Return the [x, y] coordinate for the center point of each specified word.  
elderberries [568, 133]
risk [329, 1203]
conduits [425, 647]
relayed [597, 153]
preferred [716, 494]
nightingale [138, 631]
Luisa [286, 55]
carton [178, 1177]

> _PROBLEM DETAILS_
Will you reproduce every one of the records above, word for word?

> _WRITTEN RESPONSE_
Return the [x, y] coordinate for the center point of each specified word.  
elderberries [568, 133]
risk [329, 1203]
conduits [425, 647]
relayed [597, 153]
preferred [716, 494]
nightingale [138, 631]
Luisa [286, 55]
carton [178, 1177]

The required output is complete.